→ AIM OF THE TASK: Copy exactly the lines from the beginning of the data down to and including the line holding "IC1 pin THR: IC1/DIS -> CLK", without any pictures.

*** TASK DATA ***

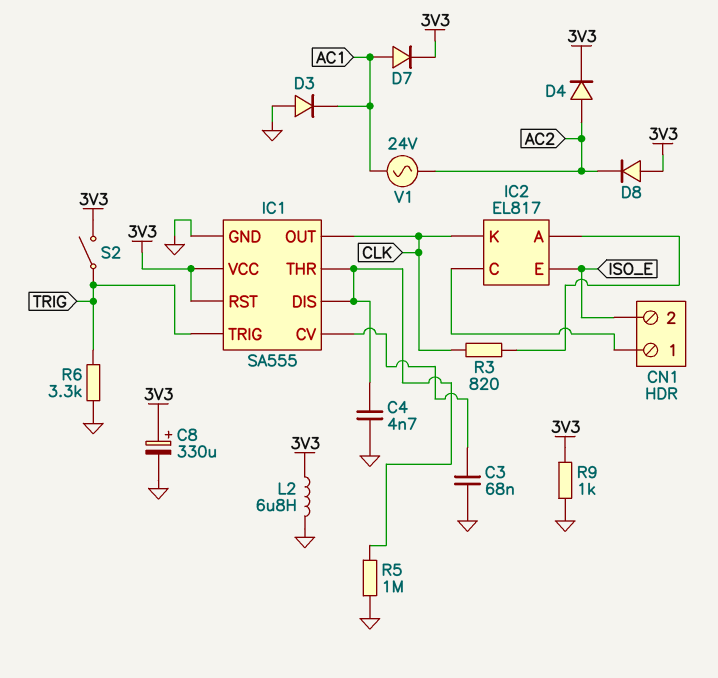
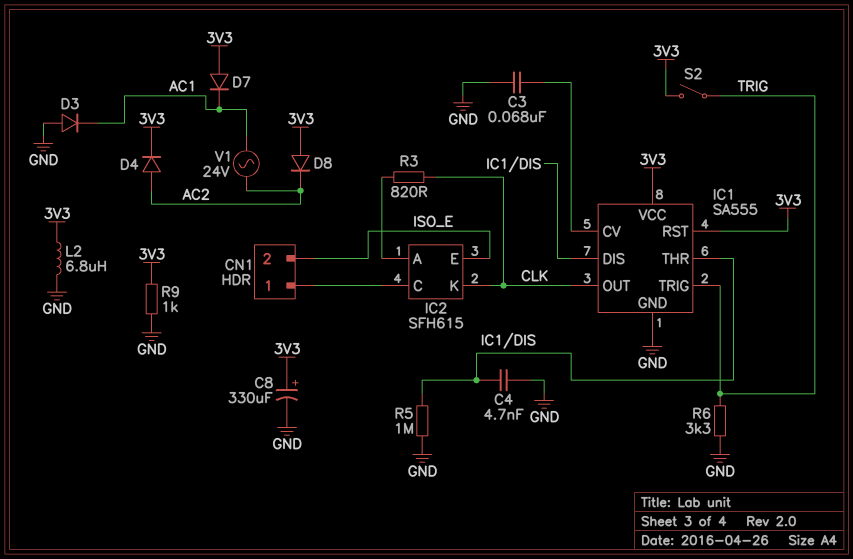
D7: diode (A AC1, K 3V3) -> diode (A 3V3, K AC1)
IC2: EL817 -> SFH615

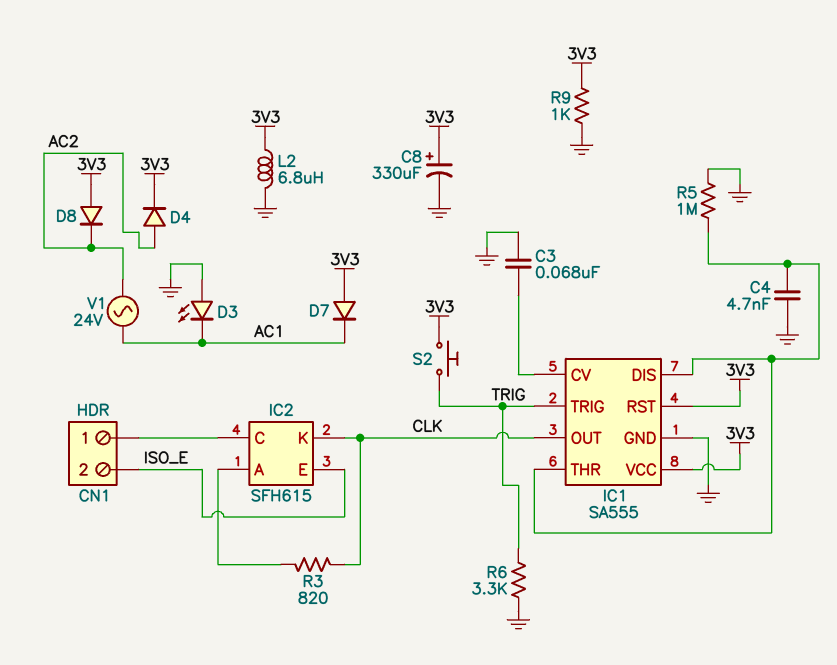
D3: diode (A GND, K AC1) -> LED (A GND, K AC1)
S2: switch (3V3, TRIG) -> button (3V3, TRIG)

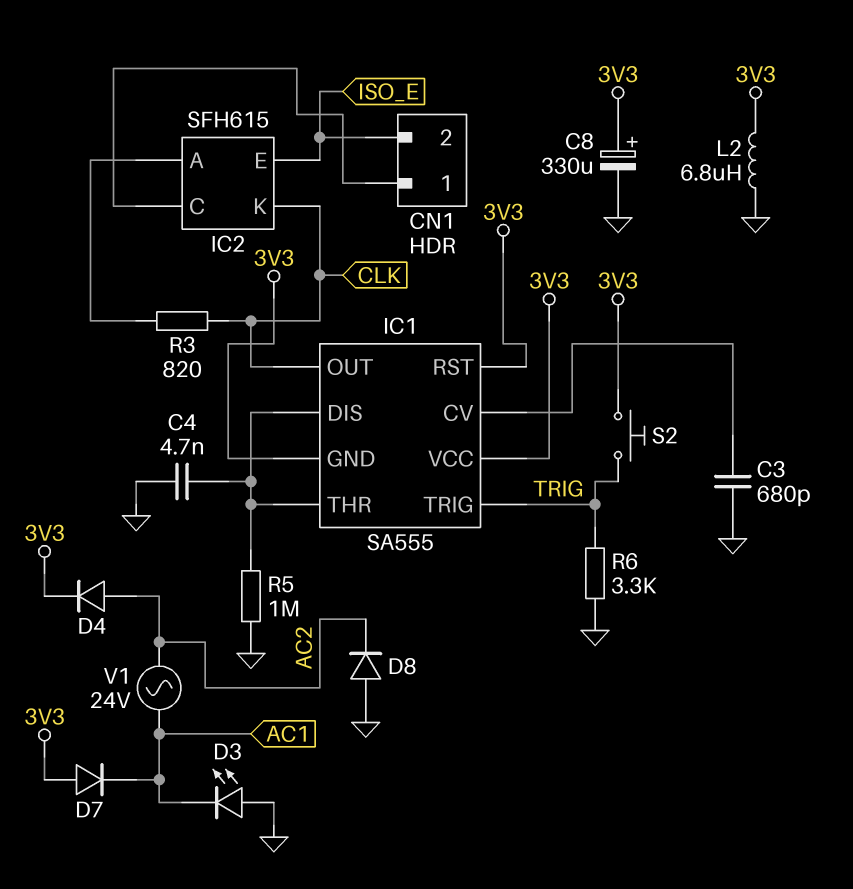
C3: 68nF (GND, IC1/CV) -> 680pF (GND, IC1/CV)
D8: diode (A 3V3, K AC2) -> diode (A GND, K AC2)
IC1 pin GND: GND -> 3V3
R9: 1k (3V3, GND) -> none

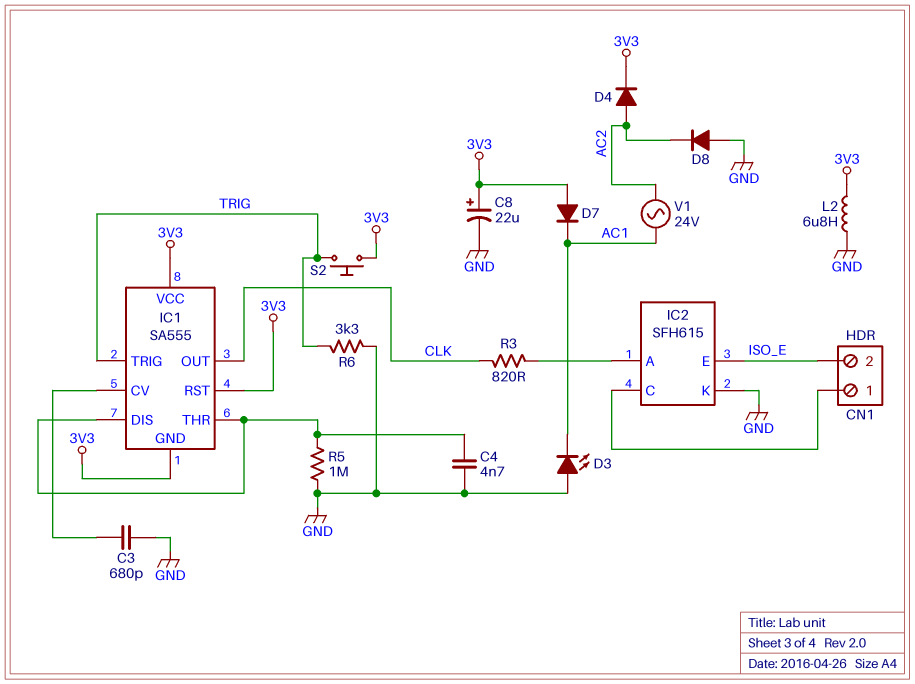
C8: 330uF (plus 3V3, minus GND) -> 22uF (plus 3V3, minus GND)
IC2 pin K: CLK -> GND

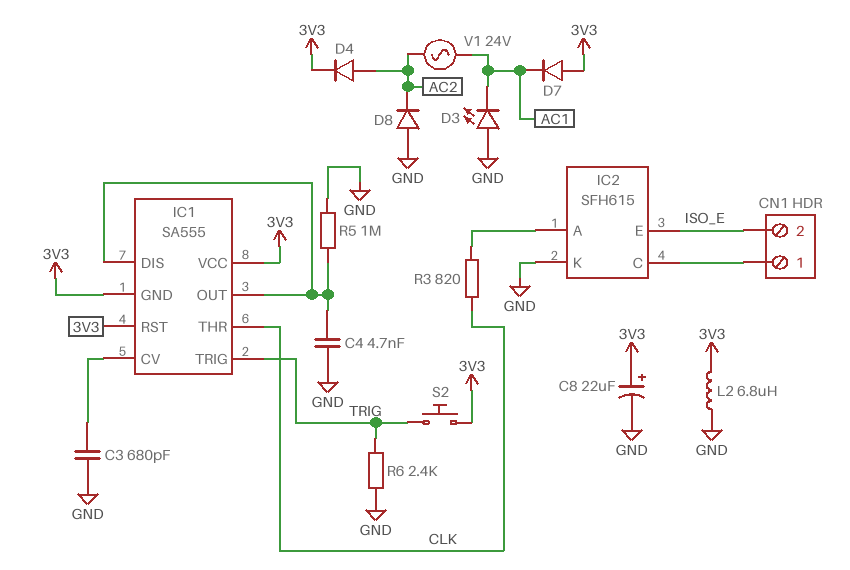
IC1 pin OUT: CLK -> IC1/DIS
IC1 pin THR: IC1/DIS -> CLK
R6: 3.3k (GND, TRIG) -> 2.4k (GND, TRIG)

***

→ RESULT FOR THIS TASK:
D7: diode (A AC1, K 3V3) -> diode (A 3V3, K AC1)
IC2: EL817 -> SFH615

D3: diode (A GND, K AC1) -> LED (A GND, K AC1)
S2: switch (3V3, TRIG) -> button (3V3, TRIG)

C3: 68nF (GND, IC1/CV) -> 680pF (GND, IC1/CV)
D8: diode (A 3V3, K AC2) -> diode (A GND, K AC2)
IC1 pin GND: GND -> 3V3
R9: 1k (3V3, GND) -> none

C8: 330uF (plus 3V3, minus GND) -> 22uF (plus 3V3, minus GND)
IC2 pin K: CLK -> GND

IC1 pin OUT: CLK -> IC1/DIS
IC1 pin THR: IC1/DIS -> CLK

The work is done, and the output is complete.